◆ SHORT TASK: Echo the lines from the one containing "Return every road" through the one containing "road 1 (track): [(235,0),(284,92),(340,392),(362,460),(353,511)]", both included, and nothing else.
──────── RECORDS FOR THIS EXERCISE ────────
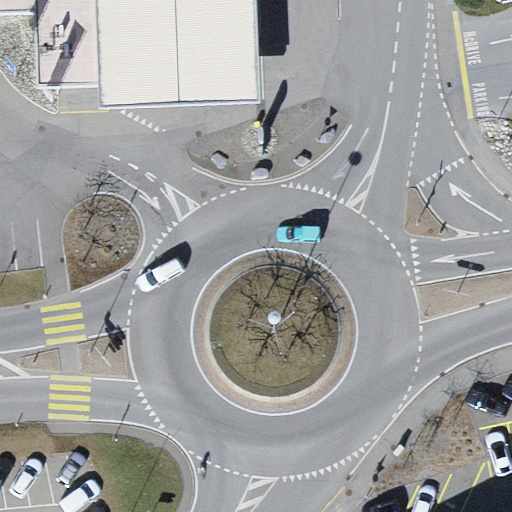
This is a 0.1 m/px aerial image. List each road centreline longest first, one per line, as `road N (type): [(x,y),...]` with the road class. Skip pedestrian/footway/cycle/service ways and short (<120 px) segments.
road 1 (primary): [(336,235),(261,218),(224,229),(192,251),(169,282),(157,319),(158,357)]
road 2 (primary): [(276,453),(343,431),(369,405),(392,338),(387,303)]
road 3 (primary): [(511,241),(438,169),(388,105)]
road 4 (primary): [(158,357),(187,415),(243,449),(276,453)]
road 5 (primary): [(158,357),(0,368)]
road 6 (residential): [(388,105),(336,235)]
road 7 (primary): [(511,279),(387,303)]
────────
──────── RECORDS FOR THIS EXERCISE ────────
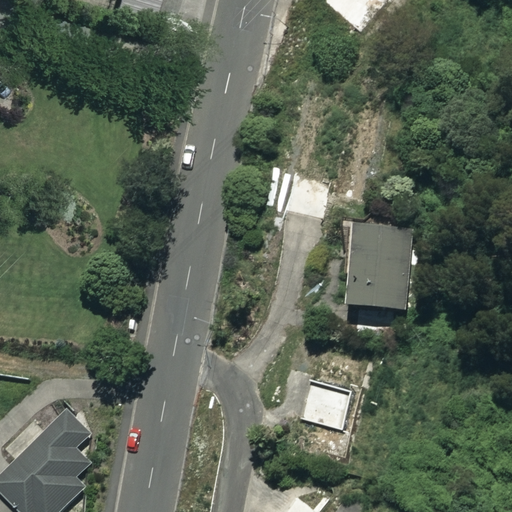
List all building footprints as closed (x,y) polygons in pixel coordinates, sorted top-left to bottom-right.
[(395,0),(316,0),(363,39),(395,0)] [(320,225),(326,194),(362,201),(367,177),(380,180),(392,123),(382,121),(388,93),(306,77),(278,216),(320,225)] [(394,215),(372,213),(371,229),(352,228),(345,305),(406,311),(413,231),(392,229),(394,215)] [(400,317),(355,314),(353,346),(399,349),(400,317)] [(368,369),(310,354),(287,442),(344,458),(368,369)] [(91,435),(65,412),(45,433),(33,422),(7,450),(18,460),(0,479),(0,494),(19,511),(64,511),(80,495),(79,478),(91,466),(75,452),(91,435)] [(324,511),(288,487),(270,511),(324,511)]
────────
──────── RECORDS FOR THIS EXERCISE ────────
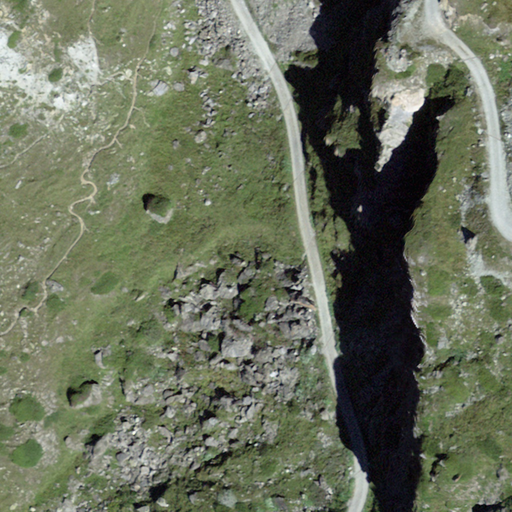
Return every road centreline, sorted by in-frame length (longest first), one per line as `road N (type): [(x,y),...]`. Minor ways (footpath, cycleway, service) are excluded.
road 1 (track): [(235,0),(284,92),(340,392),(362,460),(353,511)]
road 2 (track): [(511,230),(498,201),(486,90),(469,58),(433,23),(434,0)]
────────
◆ RESPONSE:
Return every road centreline, sorted by in-frame length (longest first), one per line as `road N (type): [(x,y),...]`. Minor ways (footpath, cycleway, service) are excluded.
road 1 (track): [(235,0),(284,92),(340,392),(362,460),(353,511)]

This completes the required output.